Directions » Copy all of the entries below word for word, keeping every line and blank line in its place.

Data provided »
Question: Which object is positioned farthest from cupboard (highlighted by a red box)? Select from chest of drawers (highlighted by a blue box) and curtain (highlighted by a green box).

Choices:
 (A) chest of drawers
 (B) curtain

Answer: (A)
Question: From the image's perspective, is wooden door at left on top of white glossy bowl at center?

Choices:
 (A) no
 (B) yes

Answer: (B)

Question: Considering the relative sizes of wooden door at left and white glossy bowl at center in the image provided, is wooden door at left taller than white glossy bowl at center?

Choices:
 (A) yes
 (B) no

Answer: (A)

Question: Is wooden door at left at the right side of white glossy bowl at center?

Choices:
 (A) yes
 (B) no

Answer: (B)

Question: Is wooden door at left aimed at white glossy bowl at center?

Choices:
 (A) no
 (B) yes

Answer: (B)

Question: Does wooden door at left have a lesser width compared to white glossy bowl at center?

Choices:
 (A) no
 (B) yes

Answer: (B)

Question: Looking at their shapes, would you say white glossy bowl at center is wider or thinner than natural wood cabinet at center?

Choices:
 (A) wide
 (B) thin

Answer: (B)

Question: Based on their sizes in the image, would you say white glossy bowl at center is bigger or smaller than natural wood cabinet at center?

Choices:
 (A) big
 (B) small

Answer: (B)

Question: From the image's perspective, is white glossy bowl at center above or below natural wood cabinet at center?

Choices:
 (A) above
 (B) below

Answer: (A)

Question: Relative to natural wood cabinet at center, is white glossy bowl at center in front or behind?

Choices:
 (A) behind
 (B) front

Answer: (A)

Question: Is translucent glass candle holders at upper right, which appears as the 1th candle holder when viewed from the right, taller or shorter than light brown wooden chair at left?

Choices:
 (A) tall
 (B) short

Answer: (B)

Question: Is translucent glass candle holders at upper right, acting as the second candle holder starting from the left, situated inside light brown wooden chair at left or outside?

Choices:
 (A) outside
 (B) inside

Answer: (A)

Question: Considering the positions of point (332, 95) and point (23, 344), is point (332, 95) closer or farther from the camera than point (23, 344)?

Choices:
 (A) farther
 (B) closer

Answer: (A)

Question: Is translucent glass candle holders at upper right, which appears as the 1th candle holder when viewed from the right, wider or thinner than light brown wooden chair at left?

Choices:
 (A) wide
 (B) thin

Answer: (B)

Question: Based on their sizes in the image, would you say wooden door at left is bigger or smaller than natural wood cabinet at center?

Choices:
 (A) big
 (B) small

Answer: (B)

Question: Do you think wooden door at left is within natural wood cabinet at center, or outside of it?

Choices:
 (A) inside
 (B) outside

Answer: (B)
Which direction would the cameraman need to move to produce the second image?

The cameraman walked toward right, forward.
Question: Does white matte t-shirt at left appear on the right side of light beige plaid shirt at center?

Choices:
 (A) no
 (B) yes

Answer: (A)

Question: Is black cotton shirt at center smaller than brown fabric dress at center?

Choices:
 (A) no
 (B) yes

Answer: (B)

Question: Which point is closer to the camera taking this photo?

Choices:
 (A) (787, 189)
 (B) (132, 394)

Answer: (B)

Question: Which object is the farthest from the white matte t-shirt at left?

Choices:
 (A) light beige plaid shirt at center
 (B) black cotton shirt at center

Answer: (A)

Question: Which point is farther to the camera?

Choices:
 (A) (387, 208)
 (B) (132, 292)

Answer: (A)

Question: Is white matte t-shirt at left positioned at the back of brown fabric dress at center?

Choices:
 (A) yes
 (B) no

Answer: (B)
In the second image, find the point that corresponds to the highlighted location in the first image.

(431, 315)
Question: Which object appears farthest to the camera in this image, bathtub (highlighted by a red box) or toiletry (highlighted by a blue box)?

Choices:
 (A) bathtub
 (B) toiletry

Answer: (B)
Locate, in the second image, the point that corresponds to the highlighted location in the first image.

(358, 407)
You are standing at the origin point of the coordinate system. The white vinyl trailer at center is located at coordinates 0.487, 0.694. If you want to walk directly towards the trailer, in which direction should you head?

Output of the exercise »
Question: Which object is positioned farthest from cupboard (highlighted by a red box)? Select from chest of drawers (highlighted by a blue box) and curtain (highlighted by a green box).

Choices:
 (A) chest of drawers
 (B) curtain

Answer: (A)
Question: From the image's perspective, is wooden door at left on top of white glossy bowl at center?

Choices:
 (A) no
 (B) yes

Answer: (B)

Question: Considering the relative sizes of wooden door at left and white glossy bowl at center in the image provided, is wooden door at left taller than white glossy bowl at center?

Choices:
 (A) yes
 (B) no

Answer: (A)

Question: Is wooden door at left at the right side of white glossy bowl at center?

Choices:
 (A) yes
 (B) no

Answer: (B)

Question: Is wooden door at left aimed at white glossy bowl at center?

Choices:
 (A) no
 (B) yes

Answer: (B)

Question: Does wooden door at left have a lesser width compared to white glossy bowl at center?

Choices:
 (A) no
 (B) yes

Answer: (B)

Question: Looking at their shapes, would you say white glossy bowl at center is wider or thinner than natural wood cabinet at center?

Choices:
 (A) wide
 (B) thin

Answer: (B)

Question: Based on their sizes in the image, would you say white glossy bowl at center is bigger or smaller than natural wood cabinet at center?

Choices:
 (A) big
 (B) small

Answer: (B)

Question: From the image's perspective, is white glossy bowl at center above or below natural wood cabinet at center?

Choices:
 (A) above
 (B) below

Answer: (A)

Question: Relative to natural wood cabinet at center, is white glossy bowl at center in front or behind?

Choices:
 (A) behind
 (B) front

Answer: (A)

Question: Is translucent glass candle holders at upper right, which appears as the 1th candle holder when viewed from the right, taller or shorter than light brown wooden chair at left?

Choices:
 (A) tall
 (B) short

Answer: (B)

Question: Is translucent glass candle holders at upper right, acting as the second candle holder starting from the left, situated inside light brown wooden chair at left or outside?

Choices:
 (A) outside
 (B) inside

Answer: (A)

Question: Considering the positions of point (332, 95) and point (23, 344), is point (332, 95) closer or farther from the camera than point (23, 344)?

Choices:
 (A) farther
 (B) closer

Answer: (A)

Question: Is translucent glass candle holders at upper right, which appears as the 1th candle holder when viewed from the right, wider or thinner than light brown wooden chair at left?

Choices:
 (A) wide
 (B) thin

Answer: (B)

Question: Based on their sizes in the image, would you say wooden door at left is bigger or smaller than natural wood cabinet at center?

Choices:
 (A) big
 (B) small

Answer: (B)

Question: Do you think wooden door at left is within natural wood cabinet at center, or outside of it?

Choices:
 (A) inside
 (B) outside

Answer: (B)
Which direction would the cameraman need to move to produce the second image?

The cameraman walked toward right, forward.
Question: Does white matte t-shirt at left appear on the right side of light beige plaid shirt at center?

Choices:
 (A) no
 (B) yes

Answer: (A)

Question: Is black cotton shirt at center smaller than brown fabric dress at center?

Choices:
 (A) no
 (B) yes

Answer: (B)

Question: Which point is closer to the camera taking this photo?

Choices:
 (A) (787, 189)
 (B) (132, 394)

Answer: (B)

Question: Which object is the farthest from the white matte t-shirt at left?

Choices:
 (A) light beige plaid shirt at center
 (B) black cotton shirt at center

Answer: (A)

Question: Which point is farther to the camera?

Choices:
 (A) (387, 208)
 (B) (132, 292)

Answer: (A)

Question: Is white matte t-shirt at left positioned at the back of brown fabric dress at center?

Choices:
 (A) yes
 (B) no

Answer: (B)
In the second image, find the point that corresponds to the highlighted location in the first image.

(431, 315)
Question: Which object appears farthest to the camera in this image, bathtub (highlighted by a red box) or toiletry (highlighted by a blue box)?

Choices:
 (A) bathtub
 (B) toiletry

Answer: (B)
Locate, in the second image, the point that corresponds to the highlighted location in the first image.

(358, 407)
You are standing at the origin point of the coordinate system. The white vinyl trailer at center is located at coordinates 0.487, 0.694. If you want to walk directly towards the trailer, in which direction should you head?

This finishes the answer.